## Problem to solve
Reproduce the listing below exactly, minus its pictures.

+ + + +

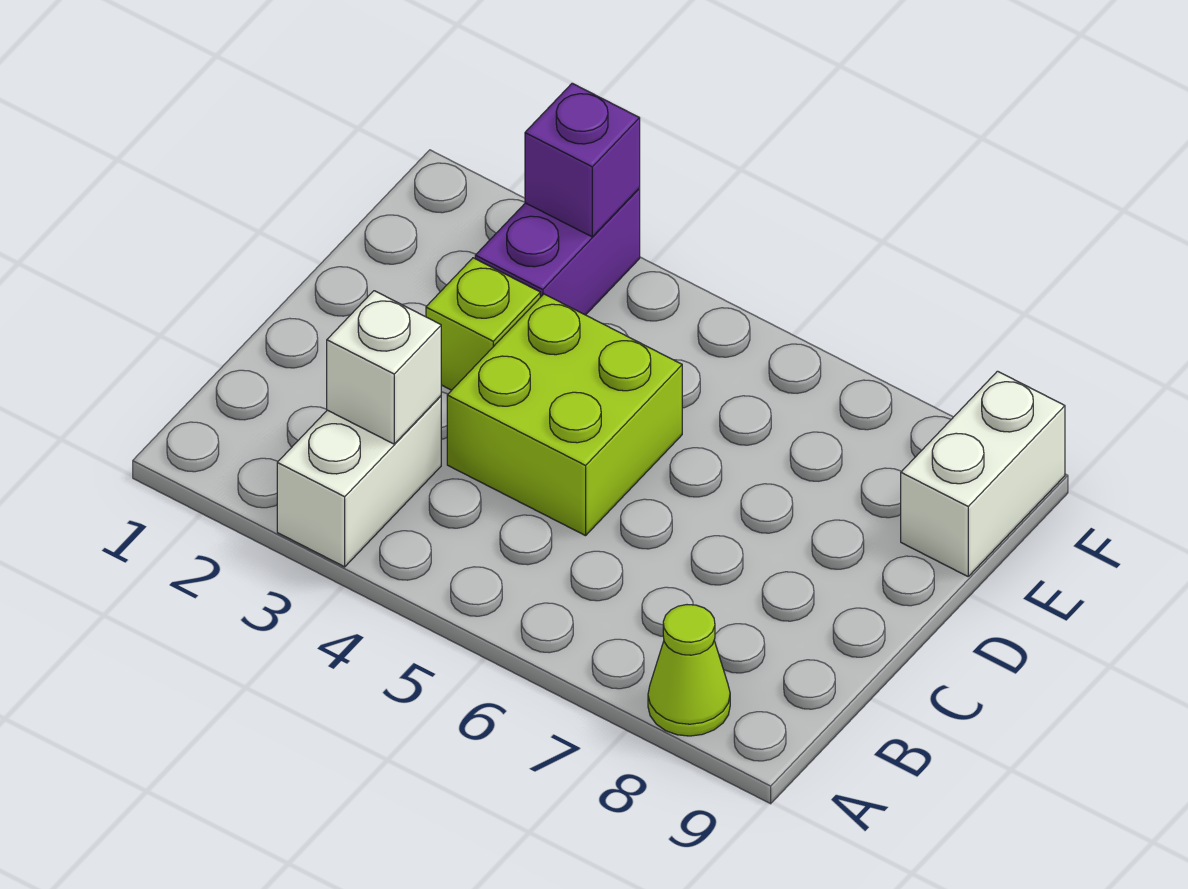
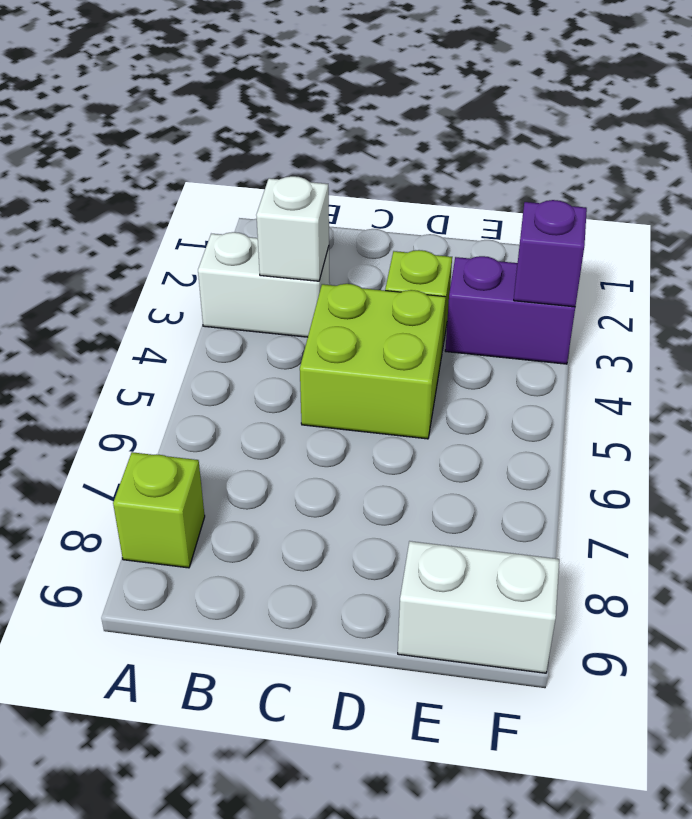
lime cone A8 level 1 -> lime brick A8 level 1

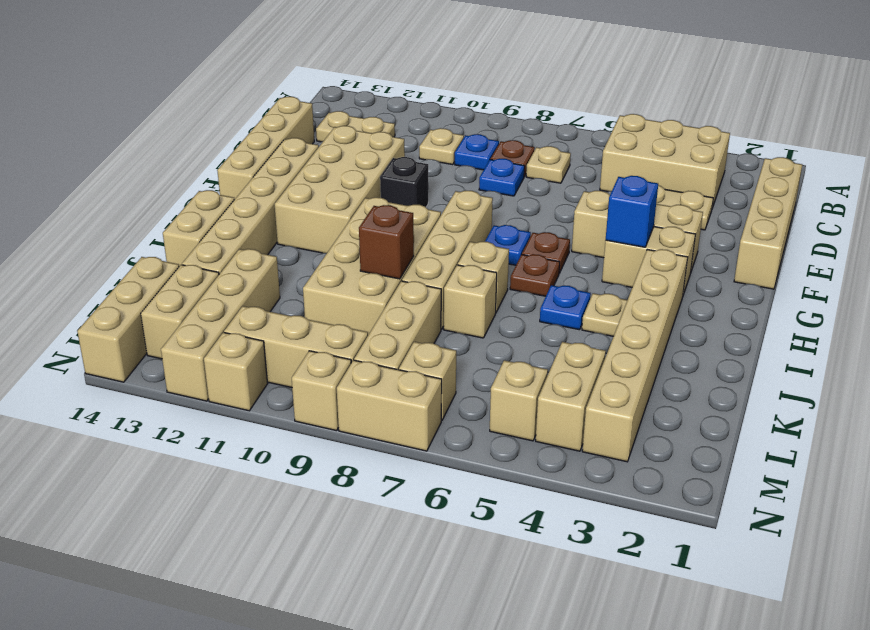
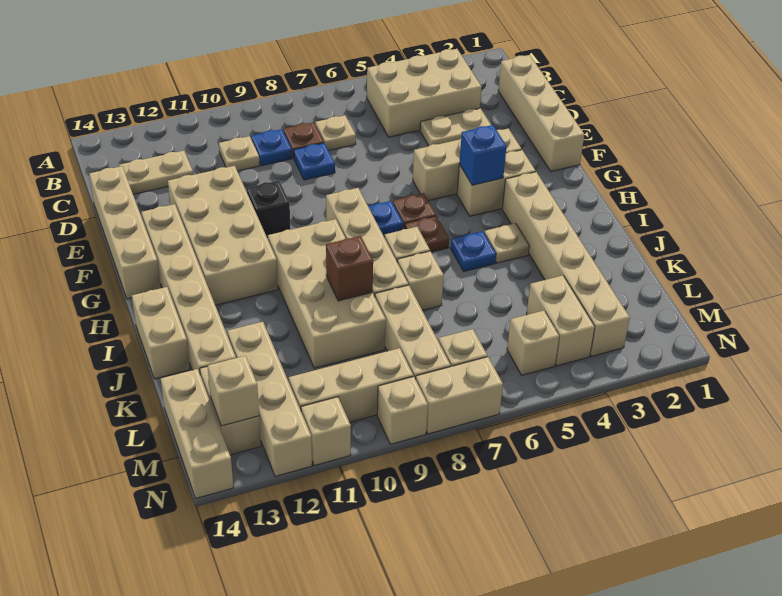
none -> tan brick M13 level 2

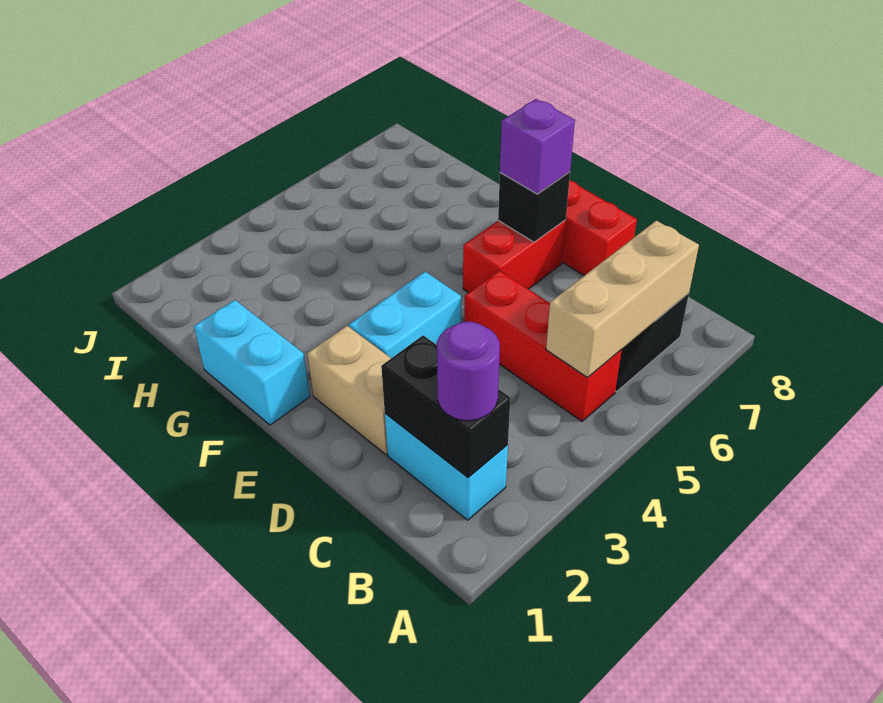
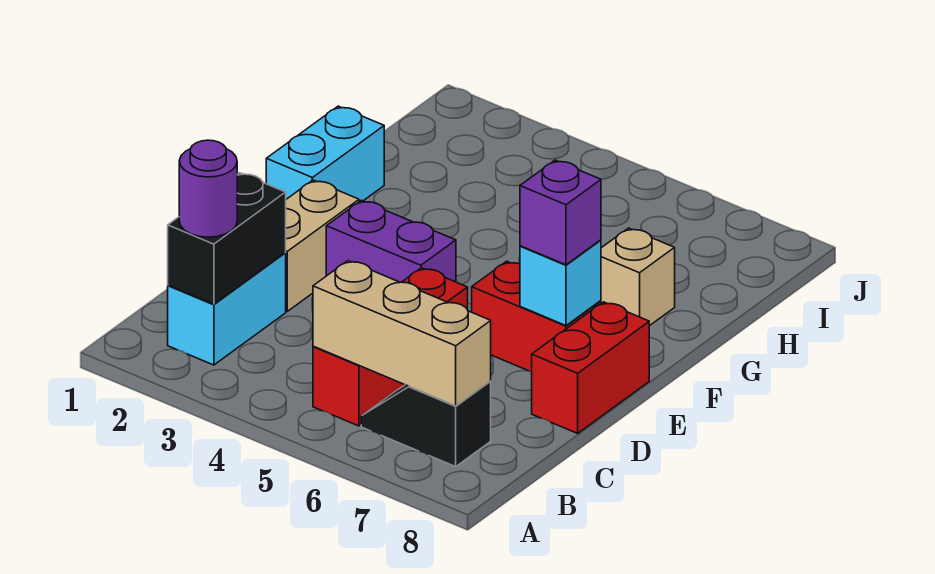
cyan brick E3:E4 level 1 -> purple brick E3:E4 level 1
black brick E7 level 2 -> cyan brick E7 level 2
none -> tan brick G7 level 1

+ + + +

## Written response
lime cone A8 level 1 -> lime brick A8 level 1

none -> tan brick M13 level 2

cyan brick E3:E4 level 1 -> purple brick E3:E4 level 1
black brick E7 level 2 -> cyan brick E7 level 2
none -> tan brick G7 level 1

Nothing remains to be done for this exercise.